Among the lines of data below, reproduce only those from the one with "TP2: test point (IC4/UD-) -> none" through the one with "C3: 33nF (VB, VC) -> 10nF (VB, VC)", exactly as they stand, both ends included.

— PROVIDED MATERIAL —
============================================================

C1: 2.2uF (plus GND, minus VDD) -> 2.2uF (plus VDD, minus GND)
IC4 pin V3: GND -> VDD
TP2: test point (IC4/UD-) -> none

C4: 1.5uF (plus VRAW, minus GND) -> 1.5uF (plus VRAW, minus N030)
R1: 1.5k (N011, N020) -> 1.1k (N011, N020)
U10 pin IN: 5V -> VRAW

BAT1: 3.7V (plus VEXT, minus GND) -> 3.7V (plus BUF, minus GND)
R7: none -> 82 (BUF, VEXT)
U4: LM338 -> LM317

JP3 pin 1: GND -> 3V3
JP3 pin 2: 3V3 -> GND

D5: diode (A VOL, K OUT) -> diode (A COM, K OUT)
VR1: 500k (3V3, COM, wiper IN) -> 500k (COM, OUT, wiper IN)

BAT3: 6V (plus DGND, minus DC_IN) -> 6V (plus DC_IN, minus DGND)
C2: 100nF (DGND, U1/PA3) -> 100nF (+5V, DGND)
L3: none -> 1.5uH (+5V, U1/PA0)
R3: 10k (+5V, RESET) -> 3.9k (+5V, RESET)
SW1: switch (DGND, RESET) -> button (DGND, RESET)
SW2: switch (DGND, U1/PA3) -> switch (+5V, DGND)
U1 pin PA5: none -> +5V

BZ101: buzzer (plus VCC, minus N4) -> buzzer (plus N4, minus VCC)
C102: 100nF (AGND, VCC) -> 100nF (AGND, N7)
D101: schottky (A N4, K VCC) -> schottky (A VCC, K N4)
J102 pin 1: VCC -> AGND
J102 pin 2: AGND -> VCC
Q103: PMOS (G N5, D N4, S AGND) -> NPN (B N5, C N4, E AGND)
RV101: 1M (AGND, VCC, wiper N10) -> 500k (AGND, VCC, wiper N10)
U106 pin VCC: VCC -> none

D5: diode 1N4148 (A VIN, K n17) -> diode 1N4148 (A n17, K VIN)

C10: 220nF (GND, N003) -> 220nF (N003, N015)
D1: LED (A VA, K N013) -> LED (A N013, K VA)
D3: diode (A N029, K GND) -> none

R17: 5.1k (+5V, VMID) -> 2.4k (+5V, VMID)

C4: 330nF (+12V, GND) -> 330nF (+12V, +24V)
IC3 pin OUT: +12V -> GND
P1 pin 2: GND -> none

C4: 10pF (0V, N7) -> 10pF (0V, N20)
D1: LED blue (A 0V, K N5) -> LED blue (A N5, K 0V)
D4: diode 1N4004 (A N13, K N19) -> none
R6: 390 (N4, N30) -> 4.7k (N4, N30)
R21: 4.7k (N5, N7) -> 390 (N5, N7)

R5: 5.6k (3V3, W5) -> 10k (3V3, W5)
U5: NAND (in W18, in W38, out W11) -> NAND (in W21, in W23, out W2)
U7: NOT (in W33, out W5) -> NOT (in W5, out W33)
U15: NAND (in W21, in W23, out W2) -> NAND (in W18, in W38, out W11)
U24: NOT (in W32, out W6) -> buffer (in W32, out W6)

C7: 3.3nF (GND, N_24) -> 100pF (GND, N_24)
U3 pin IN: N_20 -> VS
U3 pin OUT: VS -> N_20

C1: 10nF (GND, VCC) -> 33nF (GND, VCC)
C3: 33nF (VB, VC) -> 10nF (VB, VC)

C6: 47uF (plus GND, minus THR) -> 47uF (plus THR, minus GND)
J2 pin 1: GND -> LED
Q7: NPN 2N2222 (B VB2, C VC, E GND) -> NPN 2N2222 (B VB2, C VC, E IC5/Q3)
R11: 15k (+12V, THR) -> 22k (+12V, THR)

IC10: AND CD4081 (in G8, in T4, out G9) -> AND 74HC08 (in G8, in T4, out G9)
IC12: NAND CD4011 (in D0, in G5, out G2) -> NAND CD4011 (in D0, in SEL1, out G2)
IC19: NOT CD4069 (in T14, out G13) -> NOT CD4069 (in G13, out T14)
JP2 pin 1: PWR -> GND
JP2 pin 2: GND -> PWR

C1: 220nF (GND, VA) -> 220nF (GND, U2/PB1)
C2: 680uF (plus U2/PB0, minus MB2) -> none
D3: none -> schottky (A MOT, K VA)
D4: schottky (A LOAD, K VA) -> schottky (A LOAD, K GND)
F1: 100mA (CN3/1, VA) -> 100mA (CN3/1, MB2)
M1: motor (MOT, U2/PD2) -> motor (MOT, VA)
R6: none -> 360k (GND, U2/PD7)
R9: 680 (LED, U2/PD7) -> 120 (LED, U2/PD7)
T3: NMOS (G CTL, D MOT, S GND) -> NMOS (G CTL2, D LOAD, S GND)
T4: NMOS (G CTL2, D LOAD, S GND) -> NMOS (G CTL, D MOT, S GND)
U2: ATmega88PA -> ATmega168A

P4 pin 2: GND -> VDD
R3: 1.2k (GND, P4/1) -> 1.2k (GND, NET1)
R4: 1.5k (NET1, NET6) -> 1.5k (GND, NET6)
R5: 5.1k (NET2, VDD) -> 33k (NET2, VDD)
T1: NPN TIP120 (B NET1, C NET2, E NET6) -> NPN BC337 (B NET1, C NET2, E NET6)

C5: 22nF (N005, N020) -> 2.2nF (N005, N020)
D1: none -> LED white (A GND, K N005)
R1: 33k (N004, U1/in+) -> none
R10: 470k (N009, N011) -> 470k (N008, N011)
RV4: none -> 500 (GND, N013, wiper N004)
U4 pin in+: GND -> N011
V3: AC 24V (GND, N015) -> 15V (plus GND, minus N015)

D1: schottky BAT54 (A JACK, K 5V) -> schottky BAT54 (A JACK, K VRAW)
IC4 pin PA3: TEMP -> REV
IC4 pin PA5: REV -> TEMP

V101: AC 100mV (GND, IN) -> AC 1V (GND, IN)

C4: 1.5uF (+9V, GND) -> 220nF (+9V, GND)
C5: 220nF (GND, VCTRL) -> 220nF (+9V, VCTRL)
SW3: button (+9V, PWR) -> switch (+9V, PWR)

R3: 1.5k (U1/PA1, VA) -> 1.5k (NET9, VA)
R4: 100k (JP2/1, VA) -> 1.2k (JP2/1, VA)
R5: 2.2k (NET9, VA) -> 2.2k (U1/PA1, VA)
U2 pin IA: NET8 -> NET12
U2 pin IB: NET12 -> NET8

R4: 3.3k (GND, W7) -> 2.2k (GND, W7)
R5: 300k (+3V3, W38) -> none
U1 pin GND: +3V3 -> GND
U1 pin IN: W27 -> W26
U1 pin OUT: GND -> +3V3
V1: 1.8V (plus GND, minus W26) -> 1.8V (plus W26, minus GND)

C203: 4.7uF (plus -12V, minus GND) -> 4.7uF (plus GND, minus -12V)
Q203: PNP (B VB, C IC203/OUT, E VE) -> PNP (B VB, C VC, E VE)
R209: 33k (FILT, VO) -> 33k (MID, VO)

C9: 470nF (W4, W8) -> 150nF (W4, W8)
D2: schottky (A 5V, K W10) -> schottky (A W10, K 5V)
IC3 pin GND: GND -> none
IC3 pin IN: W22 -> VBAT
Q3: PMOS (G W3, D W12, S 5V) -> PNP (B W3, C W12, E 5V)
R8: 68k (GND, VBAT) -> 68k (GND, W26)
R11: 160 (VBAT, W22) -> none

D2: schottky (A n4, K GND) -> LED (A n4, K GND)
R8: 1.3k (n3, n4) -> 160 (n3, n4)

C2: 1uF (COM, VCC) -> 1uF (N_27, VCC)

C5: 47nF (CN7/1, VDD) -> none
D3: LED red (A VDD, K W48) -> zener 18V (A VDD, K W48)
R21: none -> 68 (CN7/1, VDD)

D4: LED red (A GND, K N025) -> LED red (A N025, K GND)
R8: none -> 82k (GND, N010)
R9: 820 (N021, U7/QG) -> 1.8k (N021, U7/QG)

============================================================

— RESULT OF THE EXERCISE —
TP2: test point (IC4/UD-) -> none

C4: 1.5uF (plus VRAW, minus GND) -> 1.5uF (plus VRAW, minus N030)
R1: 1.5k (N011, N020) -> 1.1k (N011, N020)
U10 pin IN: 5V -> VRAW

BAT1: 3.7V (plus VEXT, minus GND) -> 3.7V (plus BUF, minus GND)
R7: none -> 82 (BUF, VEXT)
U4: LM338 -> LM317

JP3 pin 1: GND -> 3V3
JP3 pin 2: 3V3 -> GND

D5: diode (A VOL, K OUT) -> diode (A COM, K OUT)
VR1: 500k (3V3, COM, wiper IN) -> 500k (COM, OUT, wiper IN)

BAT3: 6V (plus DGND, minus DC_IN) -> 6V (plus DC_IN, minus DGND)
C2: 100nF (DGND, U1/PA3) -> 100nF (+5V, DGND)
L3: none -> 1.5uH (+5V, U1/PA0)
R3: 10k (+5V, RESET) -> 3.9k (+5V, RESET)
SW1: switch (DGND, RESET) -> button (DGND, RESET)
SW2: switch (DGND, U1/PA3) -> switch (+5V, DGND)
U1 pin PA5: none -> +5V

BZ101: buzzer (plus VCC, minus N4) -> buzzer (plus N4, minus VCC)
C102: 100nF (AGND, VCC) -> 100nF (AGND, N7)
D101: schottky (A N4, K VCC) -> schottky (A VCC, K N4)
J102 pin 1: VCC -> AGND
J102 pin 2: AGND -> VCC
Q103: PMOS (G N5, D N4, S AGND) -> NPN (B N5, C N4, E AGND)
RV101: 1M (AGND, VCC, wiper N10) -> 500k (AGND, VCC, wiper N10)
U106 pin VCC: VCC -> none

D5: diode 1N4148 (A VIN, K n17) -> diode 1N4148 (A n17, K VIN)

C10: 220nF (GND, N003) -> 220nF (N003, N015)
D1: LED (A VA, K N013) -> LED (A N013, K VA)
D3: diode (A N029, K GND) -> none

R17: 5.1k (+5V, VMID) -> 2.4k (+5V, VMID)

C4: 330nF (+12V, GND) -> 330nF (+12V, +24V)
IC3 pin OUT: +12V -> GND
P1 pin 2: GND -> none

C4: 10pF (0V, N7) -> 10pF (0V, N20)
D1: LED blue (A 0V, K N5) -> LED blue (A N5, K 0V)
D4: diode 1N4004 (A N13, K N19) -> none
R6: 390 (N4, N30) -> 4.7k (N4, N30)
R21: 4.7k (N5, N7) -> 390 (N5, N7)

R5: 5.6k (3V3, W5) -> 10k (3V3, W5)
U5: NAND (in W18, in W38, out W11) -> NAND (in W21, in W23, out W2)
U7: NOT (in W33, out W5) -> NOT (in W5, out W33)
U15: NAND (in W21, in W23, out W2) -> NAND (in W18, in W38, out W11)
U24: NOT (in W32, out W6) -> buffer (in W32, out W6)

C7: 3.3nF (GND, N_24) -> 100pF (GND, N_24)
U3 pin IN: N_20 -> VS
U3 pin OUT: VS -> N_20

C1: 10nF (GND, VCC) -> 33nF (GND, VCC)
C3: 33nF (VB, VC) -> 10nF (VB, VC)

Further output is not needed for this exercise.